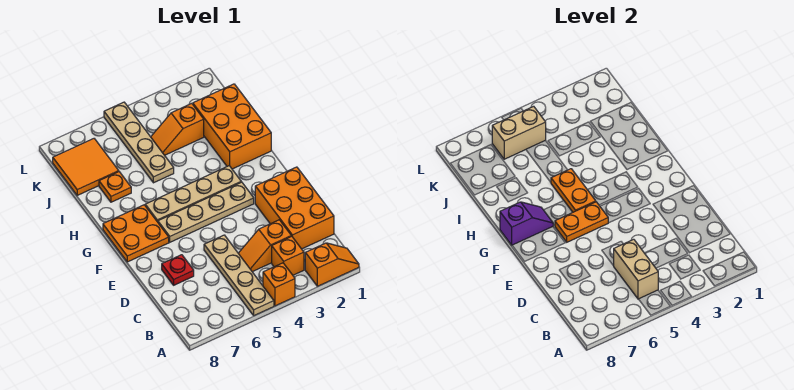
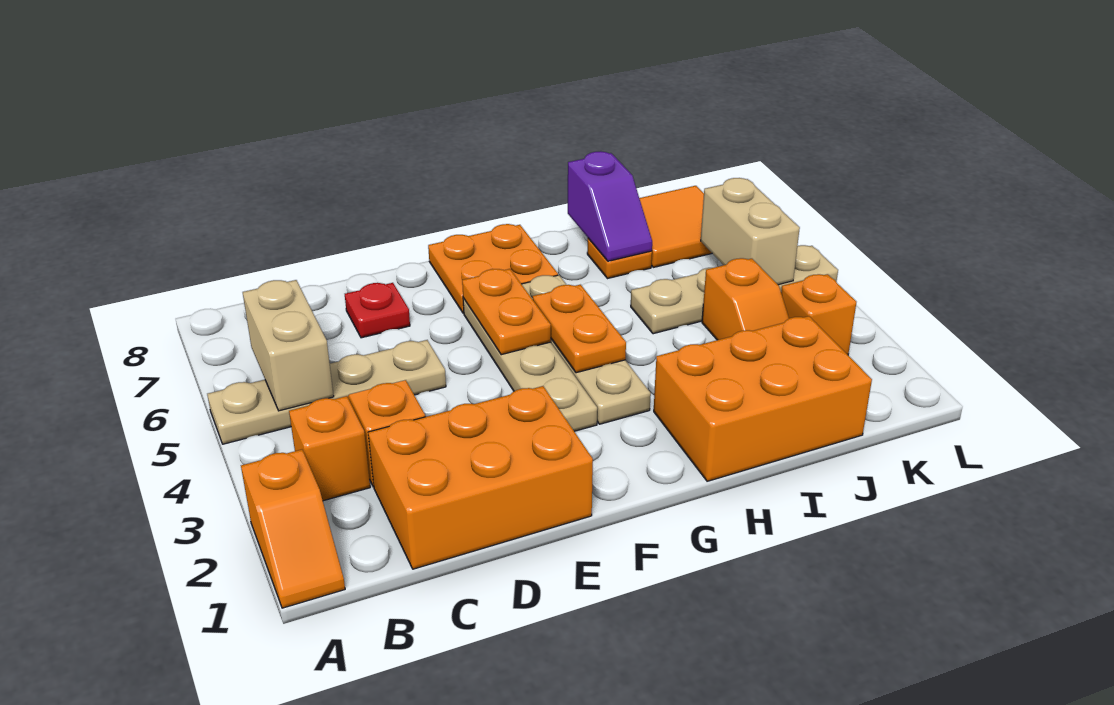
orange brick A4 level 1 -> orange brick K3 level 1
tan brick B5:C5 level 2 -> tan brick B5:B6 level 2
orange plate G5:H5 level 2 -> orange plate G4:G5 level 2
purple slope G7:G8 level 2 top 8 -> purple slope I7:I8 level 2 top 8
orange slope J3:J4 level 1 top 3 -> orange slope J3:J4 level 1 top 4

::::::::::

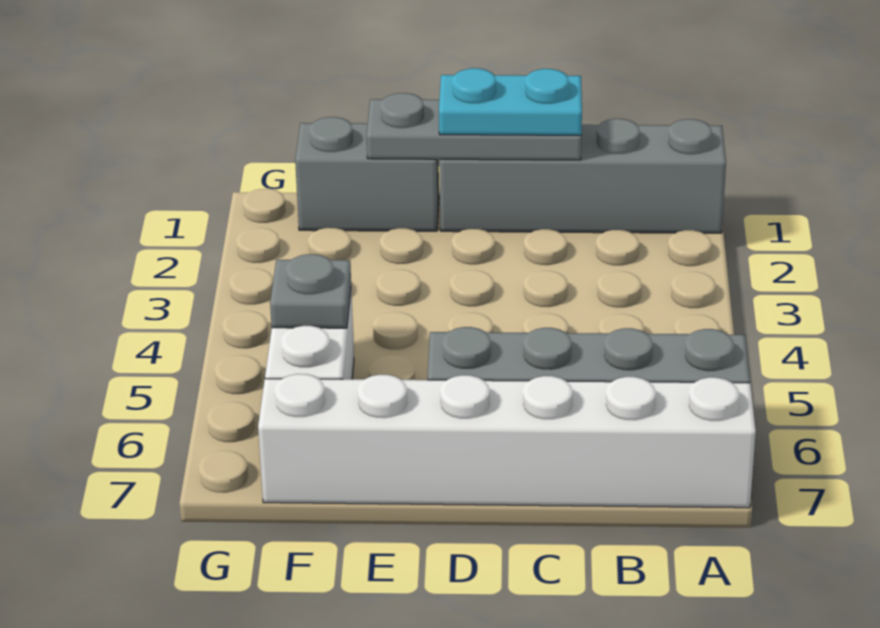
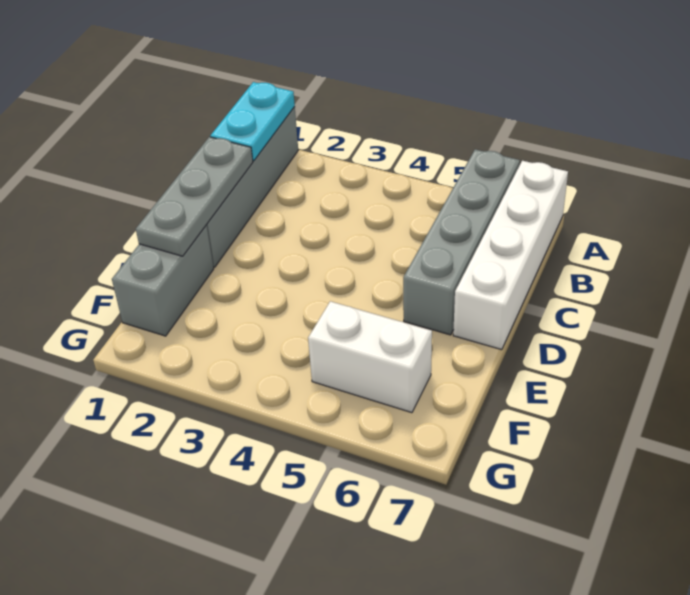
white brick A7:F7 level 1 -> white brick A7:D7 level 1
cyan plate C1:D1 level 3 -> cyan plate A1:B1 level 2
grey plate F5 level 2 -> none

::::::::::

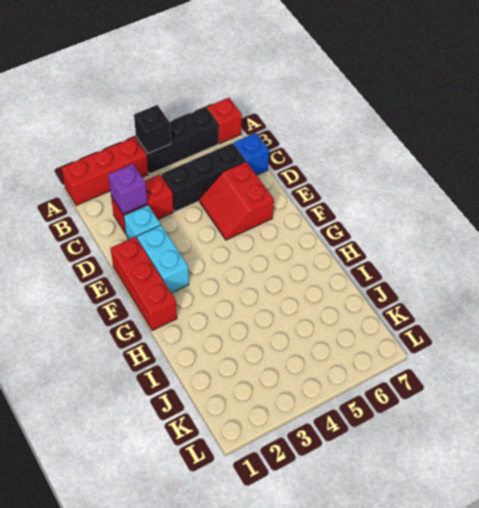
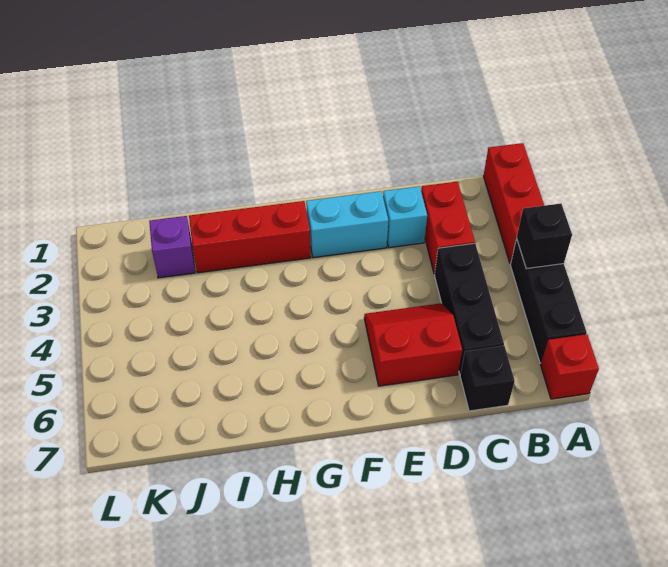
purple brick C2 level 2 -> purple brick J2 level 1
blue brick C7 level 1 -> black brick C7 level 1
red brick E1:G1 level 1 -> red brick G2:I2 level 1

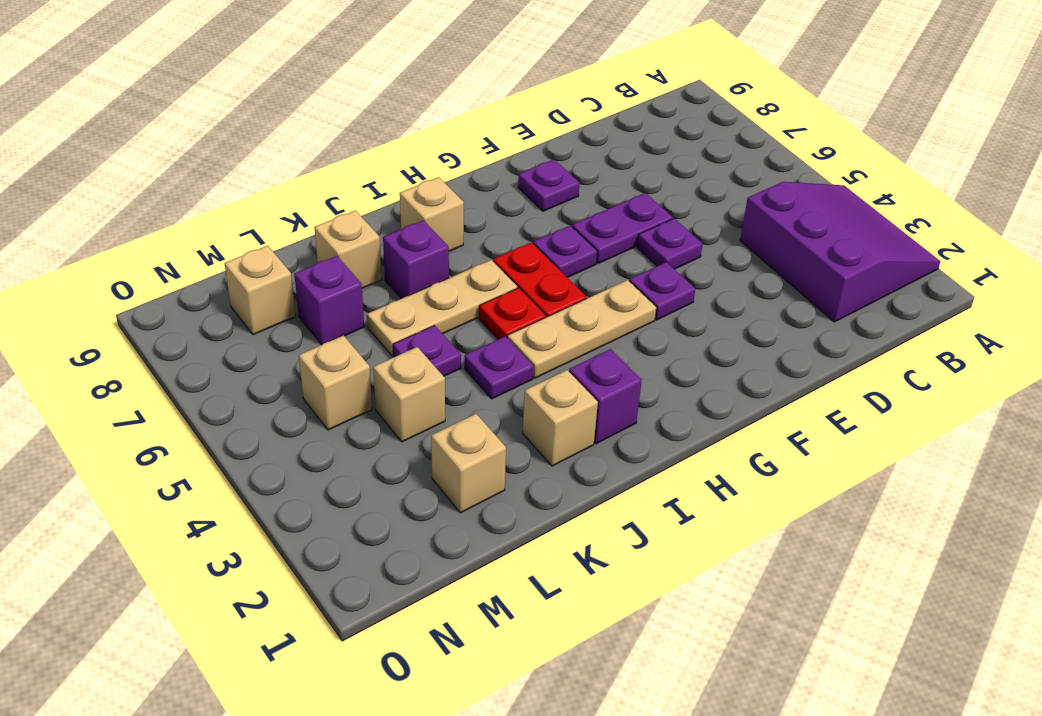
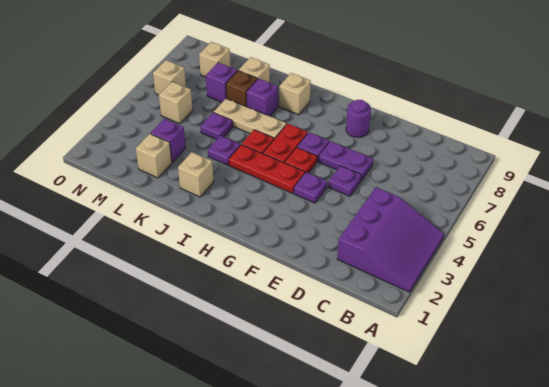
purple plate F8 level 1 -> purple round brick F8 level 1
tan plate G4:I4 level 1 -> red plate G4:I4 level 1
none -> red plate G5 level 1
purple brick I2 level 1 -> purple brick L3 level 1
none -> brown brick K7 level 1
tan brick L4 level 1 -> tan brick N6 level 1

::::::::::

• [Problem statement]
Above are the lines; repeat exactly the ones from the line containing "orange brick A4" down to the line containing "orange slope J3:J4 level 1 top 3", both inclusive.

• [Response below]
orange brick A4 level 1 -> orange brick K3 level 1
tan brick B5:C5 level 2 -> tan brick B5:B6 level 2
orange plate G5:H5 level 2 -> orange plate G4:G5 level 2
purple slope G7:G8 level 2 top 8 -> purple slope I7:I8 level 2 top 8
orange slope J3:J4 level 1 top 3 -> orange slope J3:J4 level 1 top 4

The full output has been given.